▸ GIVEN INFORMATION
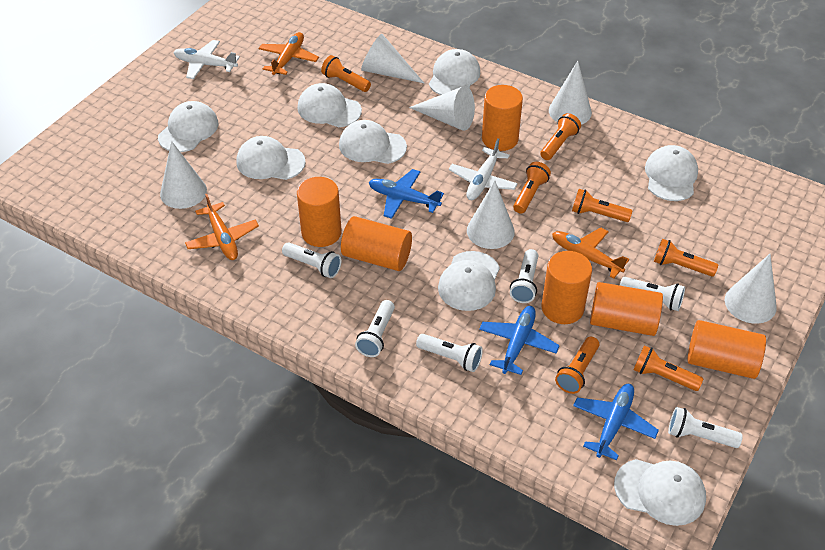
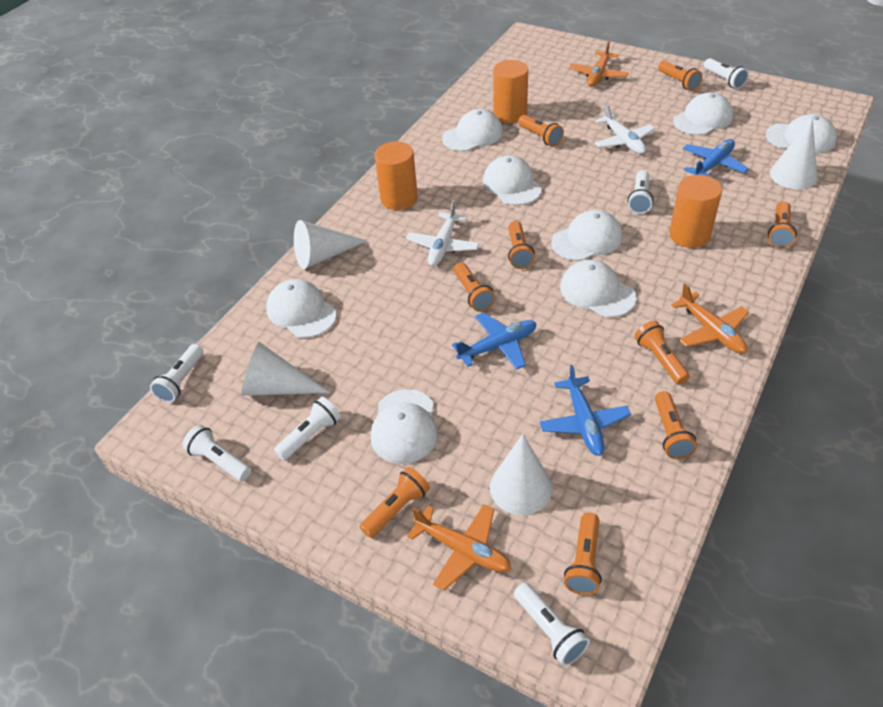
orange cylinder: 6 -> 3
orange flashlight: 7 -> 9
white cone: 6 -> 4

▸ YOUR TASK
Only lines holding the word "orange" are wanted; list them all from the material.

▸ EXPECTED ANSWER
orange cylinder: 6 -> 3
orange flashlight: 7 -> 9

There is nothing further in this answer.